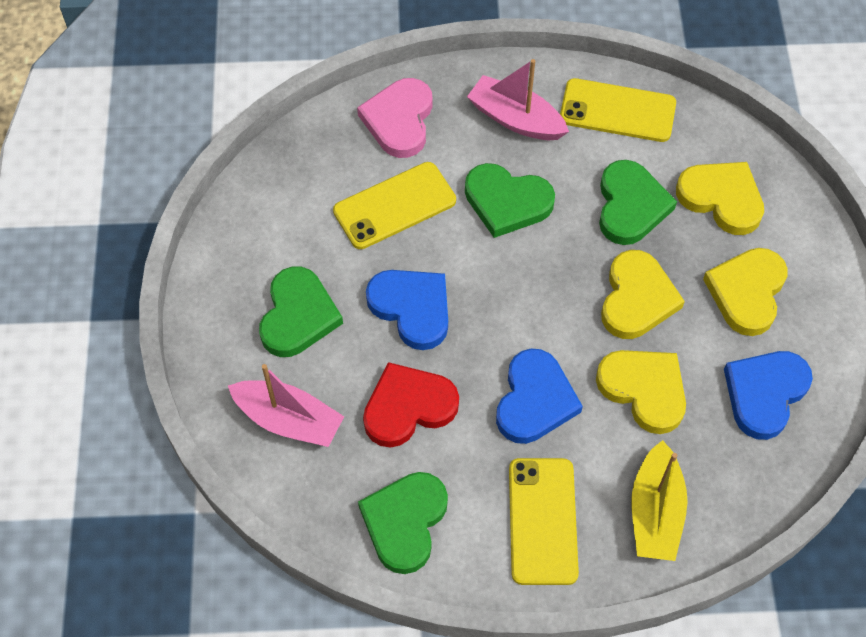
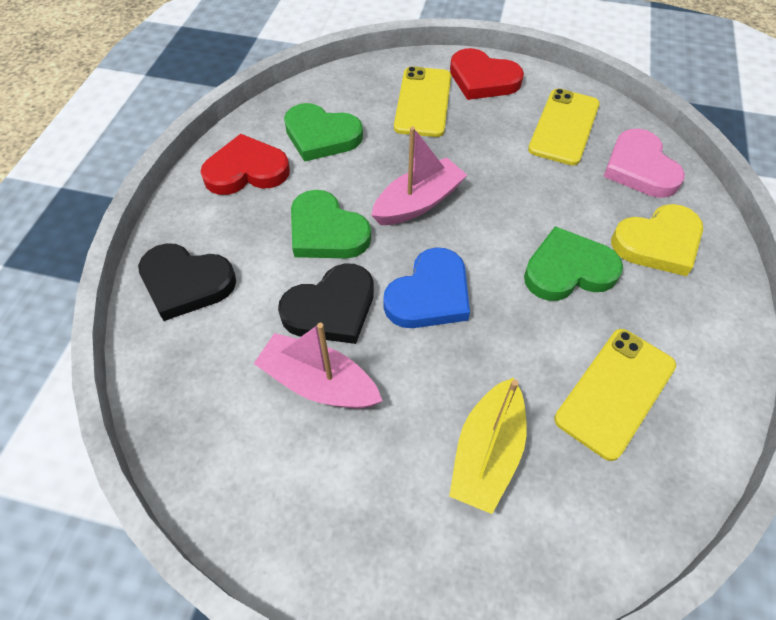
black heart: 0 -> 2
blue heart: 3 -> 1
green heart: 4 -> 3
red heart: 1 -> 2
yellow heart: 4 -> 1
————————
Instructions for the task: Copy out the material exactly as it stands, though no picture should appear in the copy.

Solution for this problem:
black heart: 0 -> 2
blue heart: 3 -> 1
green heart: 4 -> 3
red heart: 1 -> 2
yellow heart: 4 -> 1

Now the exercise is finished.